## EXERCISE REQUIREMENTS
Your answer must be an exact copy of the lines from the one holding "purple soap dispenser: 5 -> 2" through the last line of the entries below, with nothing added.
** Opening PROVIDED INFORMATION block **
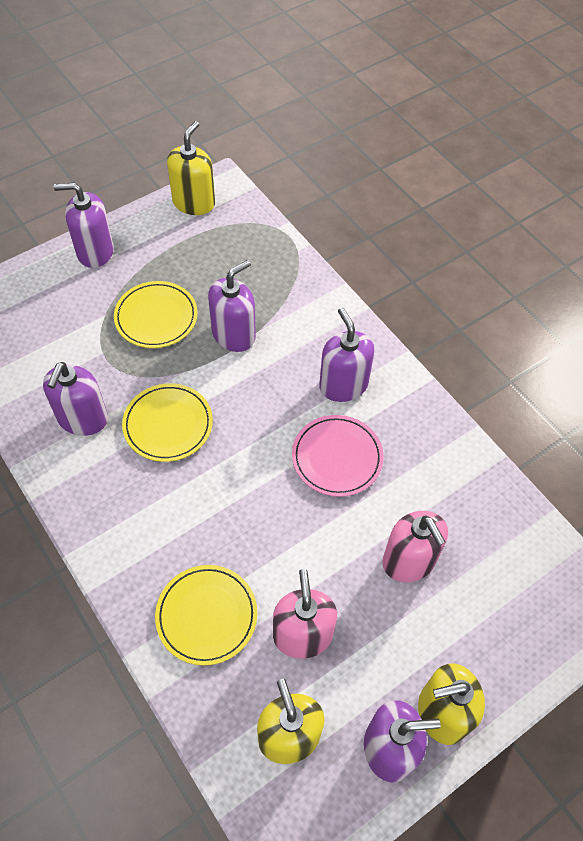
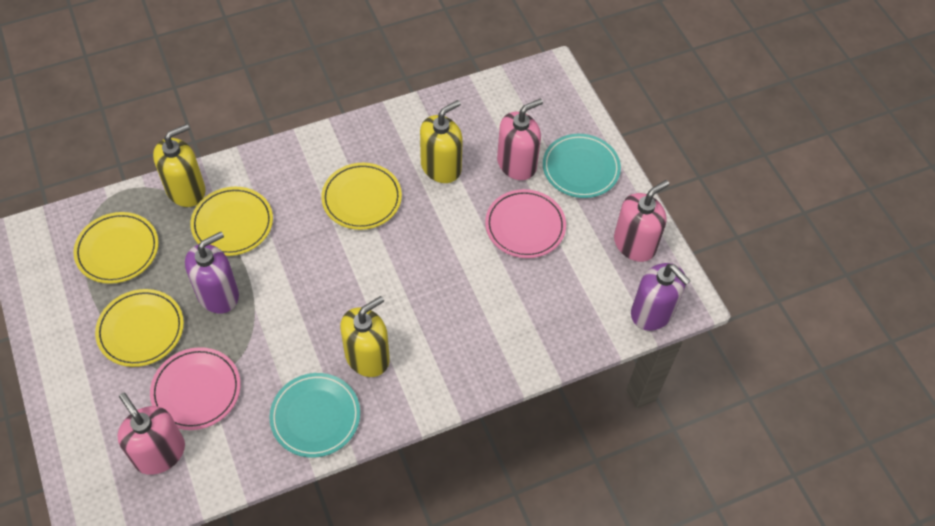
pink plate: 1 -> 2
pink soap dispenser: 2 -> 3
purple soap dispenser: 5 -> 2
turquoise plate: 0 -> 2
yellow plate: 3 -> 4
** Closing PROVIDED INFORMATION block **
## YOUR RESPONSE
purple soap dispenser: 5 -> 2
turquoise plate: 0 -> 2
yellow plate: 3 -> 4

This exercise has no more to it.